Exercise details => Reproduce the whole listing below without its pictures, exactly as written.

Input material =>

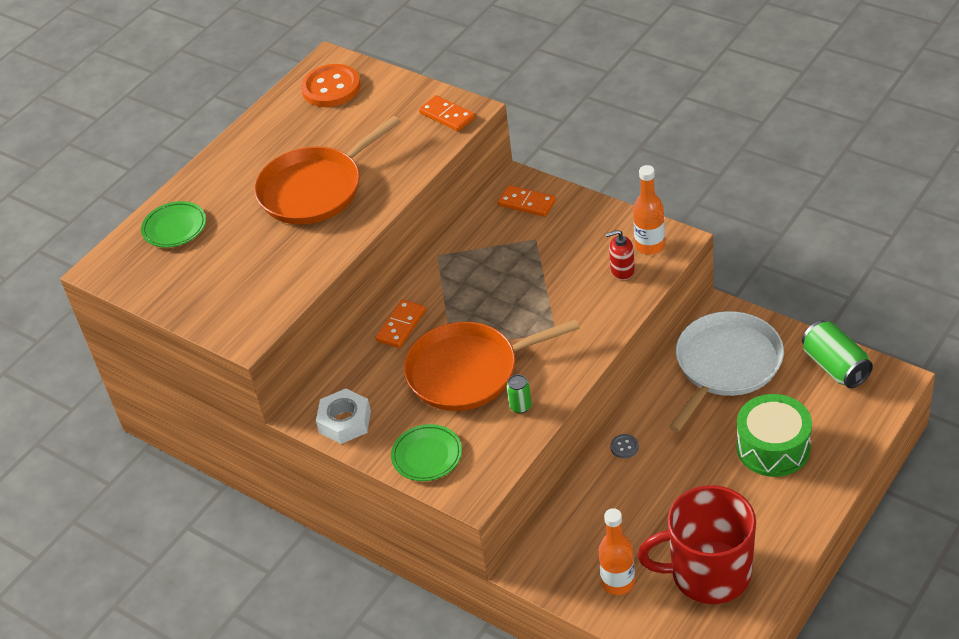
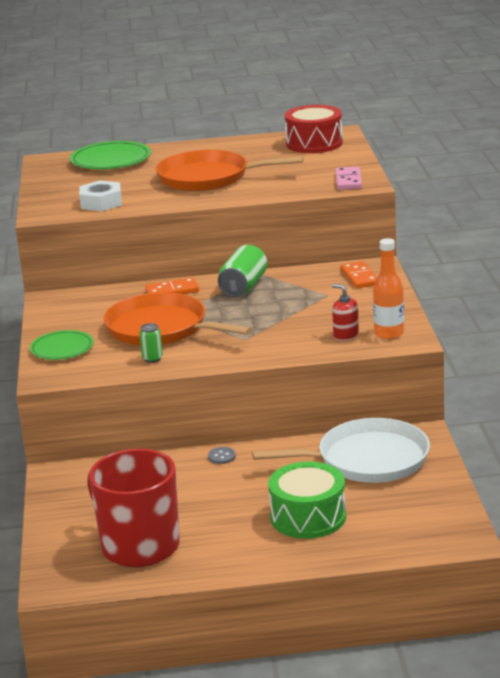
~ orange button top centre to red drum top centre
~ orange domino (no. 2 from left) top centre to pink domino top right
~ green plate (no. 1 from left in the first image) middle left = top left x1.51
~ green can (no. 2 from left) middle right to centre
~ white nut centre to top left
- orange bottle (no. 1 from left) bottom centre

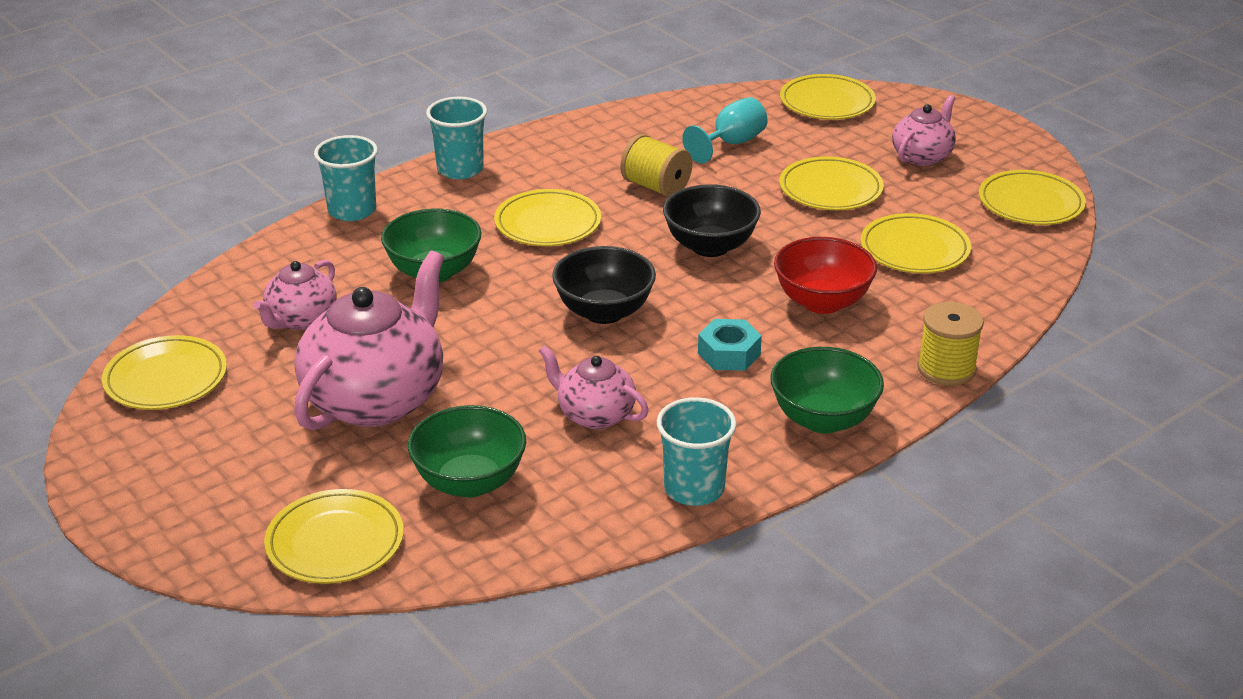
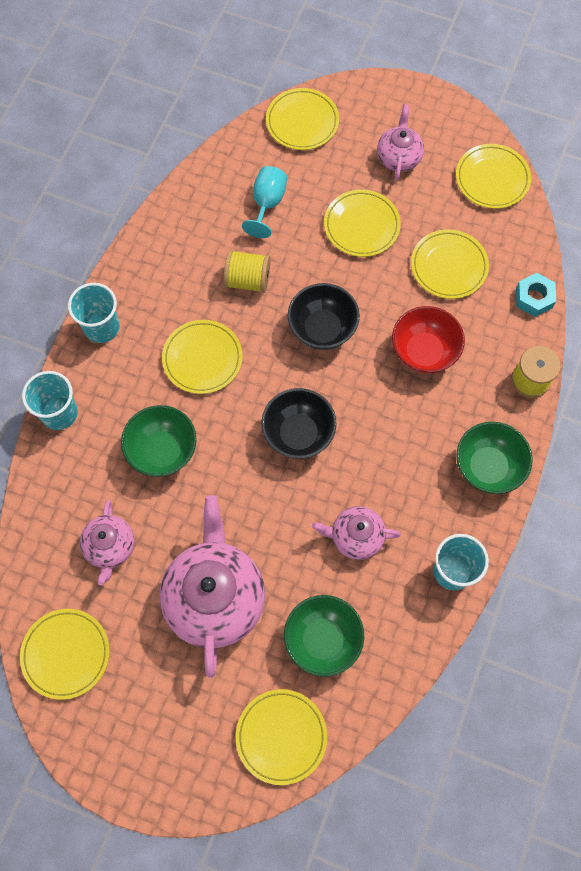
~ turquoise nut centre to middle right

Result for this exercise =>
~ orange button top centre to red drum top centre
~ orange domino (no. 2 from left) top centre to pink domino top right
~ green plate (no. 1 from left in the first image) middle left = top left x1.51
~ green can (no. 2 from left) middle right to centre
~ white nut centre to top left
- orange bottle (no. 1 from left) bottom centre

~ turquoise nut centre to middle right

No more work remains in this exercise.